(Stored items)
<<<<
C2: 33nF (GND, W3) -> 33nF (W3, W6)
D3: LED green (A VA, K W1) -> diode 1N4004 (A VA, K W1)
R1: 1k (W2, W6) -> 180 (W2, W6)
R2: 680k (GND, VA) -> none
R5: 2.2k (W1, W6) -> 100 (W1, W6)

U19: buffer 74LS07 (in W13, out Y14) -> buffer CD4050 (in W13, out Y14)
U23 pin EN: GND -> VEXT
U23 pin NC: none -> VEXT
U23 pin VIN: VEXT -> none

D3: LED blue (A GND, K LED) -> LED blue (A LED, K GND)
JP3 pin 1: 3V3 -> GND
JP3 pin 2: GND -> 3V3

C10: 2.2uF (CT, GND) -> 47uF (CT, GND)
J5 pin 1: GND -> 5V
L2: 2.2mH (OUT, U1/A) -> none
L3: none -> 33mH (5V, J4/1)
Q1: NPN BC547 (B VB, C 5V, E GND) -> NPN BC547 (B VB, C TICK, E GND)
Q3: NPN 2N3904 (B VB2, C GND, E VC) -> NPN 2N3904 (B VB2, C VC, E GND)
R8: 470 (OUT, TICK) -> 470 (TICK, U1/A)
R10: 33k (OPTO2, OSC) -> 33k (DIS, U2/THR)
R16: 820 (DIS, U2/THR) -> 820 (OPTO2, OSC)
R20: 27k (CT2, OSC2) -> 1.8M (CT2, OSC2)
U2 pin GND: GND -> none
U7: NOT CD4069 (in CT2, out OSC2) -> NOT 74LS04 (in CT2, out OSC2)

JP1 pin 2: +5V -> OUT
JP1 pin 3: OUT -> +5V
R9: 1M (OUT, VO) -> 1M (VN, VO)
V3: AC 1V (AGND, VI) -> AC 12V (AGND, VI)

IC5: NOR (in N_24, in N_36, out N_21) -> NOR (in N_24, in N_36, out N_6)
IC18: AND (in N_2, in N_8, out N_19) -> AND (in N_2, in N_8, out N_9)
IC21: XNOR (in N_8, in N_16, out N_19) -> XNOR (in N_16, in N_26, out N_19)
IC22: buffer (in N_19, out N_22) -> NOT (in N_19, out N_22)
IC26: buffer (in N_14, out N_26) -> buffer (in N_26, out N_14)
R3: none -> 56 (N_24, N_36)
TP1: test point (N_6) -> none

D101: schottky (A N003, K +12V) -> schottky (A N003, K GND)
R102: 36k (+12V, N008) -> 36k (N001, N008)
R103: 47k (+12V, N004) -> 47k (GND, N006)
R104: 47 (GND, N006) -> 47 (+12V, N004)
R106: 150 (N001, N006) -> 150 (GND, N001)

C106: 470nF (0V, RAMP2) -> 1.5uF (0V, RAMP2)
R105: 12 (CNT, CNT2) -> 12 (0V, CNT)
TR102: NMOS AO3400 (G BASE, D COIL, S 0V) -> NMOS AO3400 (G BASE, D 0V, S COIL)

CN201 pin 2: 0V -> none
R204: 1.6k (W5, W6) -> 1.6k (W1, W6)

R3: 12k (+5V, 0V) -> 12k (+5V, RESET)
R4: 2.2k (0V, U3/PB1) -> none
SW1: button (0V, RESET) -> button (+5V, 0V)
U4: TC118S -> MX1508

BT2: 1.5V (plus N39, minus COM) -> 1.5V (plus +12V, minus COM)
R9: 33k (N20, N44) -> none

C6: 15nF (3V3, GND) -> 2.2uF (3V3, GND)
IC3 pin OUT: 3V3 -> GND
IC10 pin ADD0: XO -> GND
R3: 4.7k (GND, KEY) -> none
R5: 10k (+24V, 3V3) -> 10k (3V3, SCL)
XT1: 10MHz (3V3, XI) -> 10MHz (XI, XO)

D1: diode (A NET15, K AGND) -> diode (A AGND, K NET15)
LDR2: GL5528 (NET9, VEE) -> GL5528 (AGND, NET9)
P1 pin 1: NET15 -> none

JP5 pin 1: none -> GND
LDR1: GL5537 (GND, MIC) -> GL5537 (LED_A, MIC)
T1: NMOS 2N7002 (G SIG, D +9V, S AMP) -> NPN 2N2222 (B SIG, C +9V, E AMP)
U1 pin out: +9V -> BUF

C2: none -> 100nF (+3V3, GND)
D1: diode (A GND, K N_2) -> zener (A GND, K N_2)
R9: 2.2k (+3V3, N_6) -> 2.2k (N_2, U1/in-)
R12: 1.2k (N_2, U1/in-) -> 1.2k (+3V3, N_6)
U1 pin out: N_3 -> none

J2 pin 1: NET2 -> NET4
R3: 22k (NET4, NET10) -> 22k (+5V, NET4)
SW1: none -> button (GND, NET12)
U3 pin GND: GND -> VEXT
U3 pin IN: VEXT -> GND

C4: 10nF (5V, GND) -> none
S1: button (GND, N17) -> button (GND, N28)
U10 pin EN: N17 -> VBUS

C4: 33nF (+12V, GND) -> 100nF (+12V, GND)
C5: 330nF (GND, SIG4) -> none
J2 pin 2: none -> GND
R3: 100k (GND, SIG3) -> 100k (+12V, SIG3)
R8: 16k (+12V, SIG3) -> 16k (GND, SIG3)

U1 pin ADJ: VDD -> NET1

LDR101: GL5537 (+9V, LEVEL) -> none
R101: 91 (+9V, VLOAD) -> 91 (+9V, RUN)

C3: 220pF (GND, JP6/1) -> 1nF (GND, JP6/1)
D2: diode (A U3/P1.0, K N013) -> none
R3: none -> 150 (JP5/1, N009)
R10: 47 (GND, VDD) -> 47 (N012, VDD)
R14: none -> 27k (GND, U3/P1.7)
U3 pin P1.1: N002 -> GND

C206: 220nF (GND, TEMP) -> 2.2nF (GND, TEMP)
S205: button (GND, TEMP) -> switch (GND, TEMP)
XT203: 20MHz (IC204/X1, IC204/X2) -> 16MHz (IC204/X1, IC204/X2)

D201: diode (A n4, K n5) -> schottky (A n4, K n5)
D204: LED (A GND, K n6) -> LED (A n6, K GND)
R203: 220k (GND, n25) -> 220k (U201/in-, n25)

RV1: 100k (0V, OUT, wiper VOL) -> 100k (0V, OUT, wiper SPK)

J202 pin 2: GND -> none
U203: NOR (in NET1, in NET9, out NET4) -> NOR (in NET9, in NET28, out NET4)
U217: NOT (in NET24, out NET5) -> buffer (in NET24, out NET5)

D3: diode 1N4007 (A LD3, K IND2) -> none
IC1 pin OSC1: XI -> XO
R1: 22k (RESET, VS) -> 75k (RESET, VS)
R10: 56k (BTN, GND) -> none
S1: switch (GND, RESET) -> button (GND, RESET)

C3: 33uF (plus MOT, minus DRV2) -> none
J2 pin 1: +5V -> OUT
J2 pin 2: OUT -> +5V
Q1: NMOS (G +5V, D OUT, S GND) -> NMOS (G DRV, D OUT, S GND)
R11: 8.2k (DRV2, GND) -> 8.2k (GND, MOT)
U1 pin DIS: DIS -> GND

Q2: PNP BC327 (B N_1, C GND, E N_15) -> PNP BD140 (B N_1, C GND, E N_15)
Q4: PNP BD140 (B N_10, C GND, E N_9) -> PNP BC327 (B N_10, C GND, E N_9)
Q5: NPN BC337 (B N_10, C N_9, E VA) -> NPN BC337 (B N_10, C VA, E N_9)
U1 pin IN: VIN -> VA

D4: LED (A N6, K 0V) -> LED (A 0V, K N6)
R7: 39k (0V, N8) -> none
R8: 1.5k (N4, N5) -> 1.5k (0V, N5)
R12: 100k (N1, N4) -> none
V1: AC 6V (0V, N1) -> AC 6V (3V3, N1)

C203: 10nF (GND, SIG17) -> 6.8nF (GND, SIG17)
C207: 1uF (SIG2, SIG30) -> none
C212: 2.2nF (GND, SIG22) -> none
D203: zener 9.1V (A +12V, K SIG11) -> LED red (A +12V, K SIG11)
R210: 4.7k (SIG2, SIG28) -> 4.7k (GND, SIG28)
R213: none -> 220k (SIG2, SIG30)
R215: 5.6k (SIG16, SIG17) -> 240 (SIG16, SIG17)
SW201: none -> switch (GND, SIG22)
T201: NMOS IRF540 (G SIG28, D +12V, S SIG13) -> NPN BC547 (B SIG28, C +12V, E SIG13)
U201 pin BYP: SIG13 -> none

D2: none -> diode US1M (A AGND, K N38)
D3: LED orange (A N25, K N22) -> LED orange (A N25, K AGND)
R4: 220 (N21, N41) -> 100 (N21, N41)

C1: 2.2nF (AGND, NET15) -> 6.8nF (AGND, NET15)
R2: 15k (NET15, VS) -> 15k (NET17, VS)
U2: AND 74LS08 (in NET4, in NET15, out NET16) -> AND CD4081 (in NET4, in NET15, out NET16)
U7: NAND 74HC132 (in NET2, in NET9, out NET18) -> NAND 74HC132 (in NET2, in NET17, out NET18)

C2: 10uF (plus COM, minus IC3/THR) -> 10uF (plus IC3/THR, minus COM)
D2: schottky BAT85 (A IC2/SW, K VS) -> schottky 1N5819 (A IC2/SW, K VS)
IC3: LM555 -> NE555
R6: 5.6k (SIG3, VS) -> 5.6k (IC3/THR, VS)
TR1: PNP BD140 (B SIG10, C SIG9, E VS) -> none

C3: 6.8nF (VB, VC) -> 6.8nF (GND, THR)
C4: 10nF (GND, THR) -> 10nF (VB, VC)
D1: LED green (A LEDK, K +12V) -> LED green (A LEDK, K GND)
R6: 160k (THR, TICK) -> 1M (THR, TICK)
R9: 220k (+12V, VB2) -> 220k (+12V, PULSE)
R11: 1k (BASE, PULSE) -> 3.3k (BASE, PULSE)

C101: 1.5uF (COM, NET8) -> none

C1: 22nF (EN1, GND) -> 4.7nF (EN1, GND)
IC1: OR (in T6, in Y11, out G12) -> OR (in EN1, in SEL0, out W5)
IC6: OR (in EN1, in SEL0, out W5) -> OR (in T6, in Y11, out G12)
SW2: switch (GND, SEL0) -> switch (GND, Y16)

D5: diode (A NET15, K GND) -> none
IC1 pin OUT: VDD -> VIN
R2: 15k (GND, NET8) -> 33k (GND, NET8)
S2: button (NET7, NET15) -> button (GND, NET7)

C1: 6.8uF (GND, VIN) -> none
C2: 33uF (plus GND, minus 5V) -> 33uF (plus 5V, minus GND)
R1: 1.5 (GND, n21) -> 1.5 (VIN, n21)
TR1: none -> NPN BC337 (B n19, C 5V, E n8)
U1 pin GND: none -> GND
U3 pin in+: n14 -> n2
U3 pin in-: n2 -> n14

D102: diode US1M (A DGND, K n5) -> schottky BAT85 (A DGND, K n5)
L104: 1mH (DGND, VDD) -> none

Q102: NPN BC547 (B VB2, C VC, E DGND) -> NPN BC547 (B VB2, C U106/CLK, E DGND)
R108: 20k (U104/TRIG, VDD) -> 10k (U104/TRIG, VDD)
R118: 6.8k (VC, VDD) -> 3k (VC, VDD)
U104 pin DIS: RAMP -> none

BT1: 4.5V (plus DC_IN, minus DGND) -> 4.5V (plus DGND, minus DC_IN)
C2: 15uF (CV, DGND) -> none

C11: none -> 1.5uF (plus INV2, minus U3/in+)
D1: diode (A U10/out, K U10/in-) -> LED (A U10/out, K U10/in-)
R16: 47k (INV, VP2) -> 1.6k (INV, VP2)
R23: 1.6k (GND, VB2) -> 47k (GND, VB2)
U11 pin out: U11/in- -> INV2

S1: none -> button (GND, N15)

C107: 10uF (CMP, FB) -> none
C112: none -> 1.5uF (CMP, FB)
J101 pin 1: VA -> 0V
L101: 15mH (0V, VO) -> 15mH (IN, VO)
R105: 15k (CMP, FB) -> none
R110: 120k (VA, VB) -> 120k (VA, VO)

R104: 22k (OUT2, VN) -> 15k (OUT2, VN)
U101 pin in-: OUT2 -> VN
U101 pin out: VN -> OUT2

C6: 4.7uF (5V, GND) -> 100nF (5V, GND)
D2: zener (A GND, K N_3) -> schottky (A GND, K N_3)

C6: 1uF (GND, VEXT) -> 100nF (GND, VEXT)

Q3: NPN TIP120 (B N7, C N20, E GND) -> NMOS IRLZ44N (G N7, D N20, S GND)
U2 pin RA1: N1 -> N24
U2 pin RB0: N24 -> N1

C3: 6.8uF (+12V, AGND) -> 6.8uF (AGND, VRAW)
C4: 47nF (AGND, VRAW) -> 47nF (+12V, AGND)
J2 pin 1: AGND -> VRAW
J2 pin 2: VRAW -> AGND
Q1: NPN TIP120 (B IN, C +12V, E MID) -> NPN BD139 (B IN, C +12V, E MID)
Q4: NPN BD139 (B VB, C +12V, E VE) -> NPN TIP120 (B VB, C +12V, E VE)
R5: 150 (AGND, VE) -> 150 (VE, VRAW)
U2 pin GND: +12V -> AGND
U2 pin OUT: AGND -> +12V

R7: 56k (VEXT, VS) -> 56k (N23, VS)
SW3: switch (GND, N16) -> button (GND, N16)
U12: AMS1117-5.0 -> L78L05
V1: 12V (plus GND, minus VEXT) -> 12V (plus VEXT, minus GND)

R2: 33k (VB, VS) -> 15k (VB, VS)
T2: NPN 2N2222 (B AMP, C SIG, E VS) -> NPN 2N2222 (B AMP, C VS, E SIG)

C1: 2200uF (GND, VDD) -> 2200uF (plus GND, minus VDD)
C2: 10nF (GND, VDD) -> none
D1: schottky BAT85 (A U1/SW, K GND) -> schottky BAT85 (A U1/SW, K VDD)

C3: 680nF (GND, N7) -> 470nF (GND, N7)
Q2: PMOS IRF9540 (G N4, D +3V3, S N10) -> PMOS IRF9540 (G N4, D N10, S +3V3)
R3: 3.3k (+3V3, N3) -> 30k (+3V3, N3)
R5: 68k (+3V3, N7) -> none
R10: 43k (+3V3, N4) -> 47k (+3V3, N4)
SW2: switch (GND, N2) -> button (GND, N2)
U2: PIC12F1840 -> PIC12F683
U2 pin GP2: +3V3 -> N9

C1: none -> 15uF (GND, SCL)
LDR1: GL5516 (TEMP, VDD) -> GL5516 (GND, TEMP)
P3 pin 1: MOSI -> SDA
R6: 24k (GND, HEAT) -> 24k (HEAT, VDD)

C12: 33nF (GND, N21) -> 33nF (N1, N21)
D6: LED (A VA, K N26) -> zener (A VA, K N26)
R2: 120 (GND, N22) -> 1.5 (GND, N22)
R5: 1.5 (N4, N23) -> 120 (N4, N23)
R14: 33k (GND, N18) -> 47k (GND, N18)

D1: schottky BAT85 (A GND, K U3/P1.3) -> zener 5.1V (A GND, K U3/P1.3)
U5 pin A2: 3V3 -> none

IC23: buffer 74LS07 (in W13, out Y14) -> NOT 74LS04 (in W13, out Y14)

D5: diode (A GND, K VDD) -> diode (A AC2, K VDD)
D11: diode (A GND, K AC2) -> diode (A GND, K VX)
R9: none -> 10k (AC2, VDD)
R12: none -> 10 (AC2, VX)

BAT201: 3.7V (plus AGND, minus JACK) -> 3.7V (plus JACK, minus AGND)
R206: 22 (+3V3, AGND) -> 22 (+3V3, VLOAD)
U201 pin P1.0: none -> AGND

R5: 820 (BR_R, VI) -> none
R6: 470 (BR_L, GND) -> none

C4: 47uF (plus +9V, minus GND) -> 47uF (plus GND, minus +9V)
>>>>
▸ **WHAT YOU SHOULD DO**
Write out the lines above exactly, but only from the one containing "D5: diode (A GND, K" through the last one.

▸ **EXERCISE SOLUTION**
D5: diode (A GND, K VDD) -> diode (A AC2, K VDD)
D11: diode (A GND, K AC2) -> diode (A GND, K VX)
R9: none -> 10k (AC2, VDD)
R12: none -> 10 (AC2, VX)

BAT201: 3.7V (plus AGND, minus JACK) -> 3.7V (plus JACK, minus AGND)
R206: 22 (+3V3, AGND) -> 22 (+3V3, VLOAD)
U201 pin P1.0: none -> AGND

R5: 820 (BR_R, VI) -> none
R6: 470 (BR_L, GND) -> none

C4: 47uF (plus +9V, minus GND) -> 47uF (plus GND, minus +9V)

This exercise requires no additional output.